● **TRY IT**: Repeat the entire listing exactly. Omit all pictures.

● **DATA**:
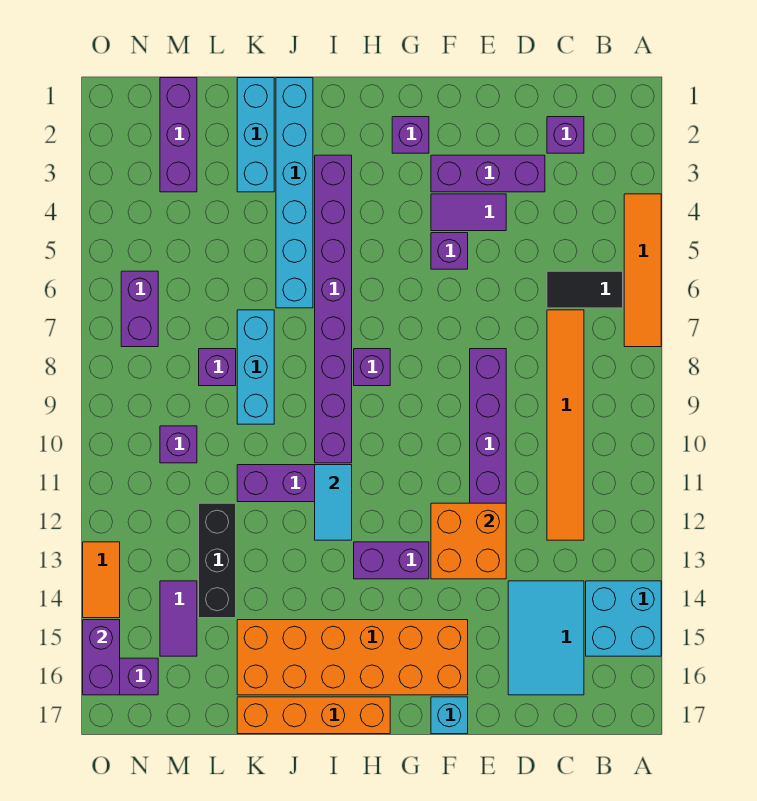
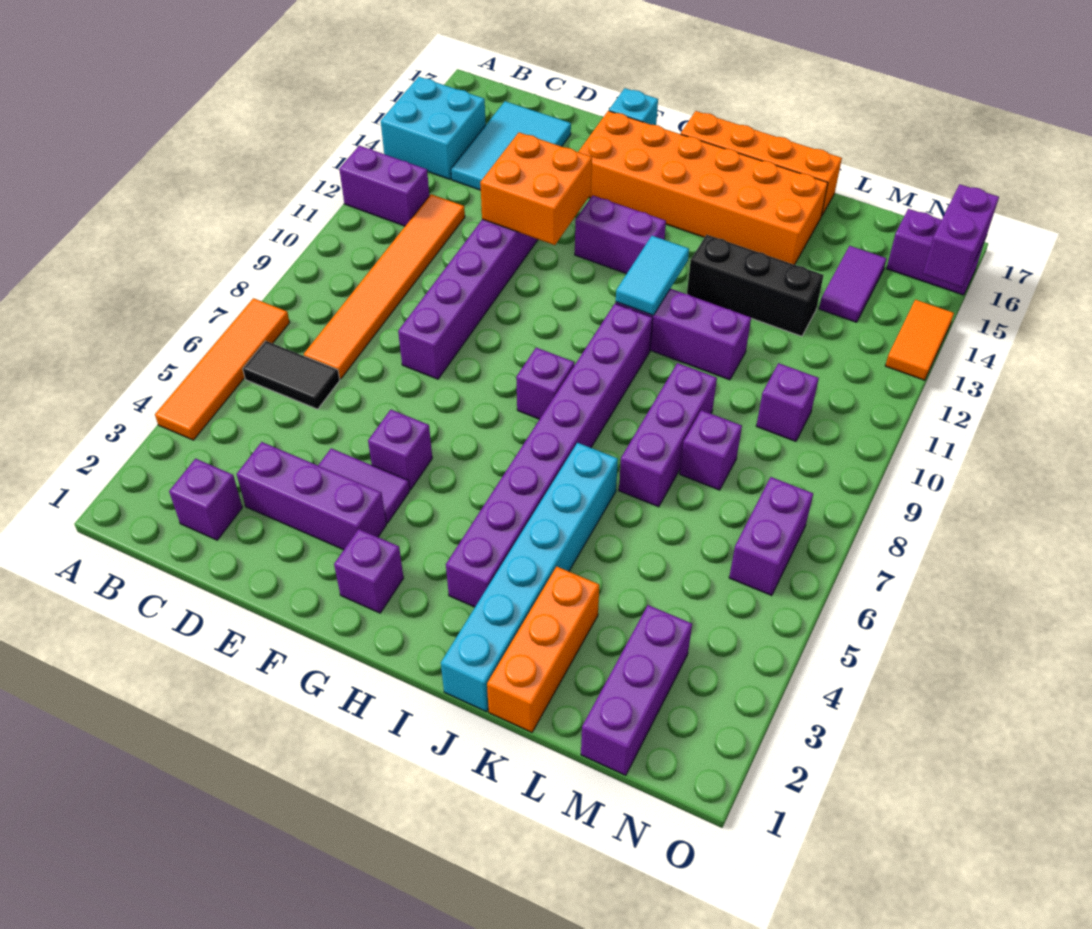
none -> purple brick A12:B12 level 1
cyan brick K1:K3 level 1 -> orange brick K1:K3 level 1
cyan brick K7:K9 level 1 -> purple brick K7:K9 level 1
black brick L12:L14 level 1 -> black brick J13:L13 level 1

● **RESPONSE TO THE TASK**:
none -> purple brick A12:B12 level 1
cyan brick K1:K3 level 1 -> orange brick K1:K3 level 1
cyan brick K7:K9 level 1 -> purple brick K7:K9 level 1
black brick L12:L14 level 1 -> black brick J13:L13 level 1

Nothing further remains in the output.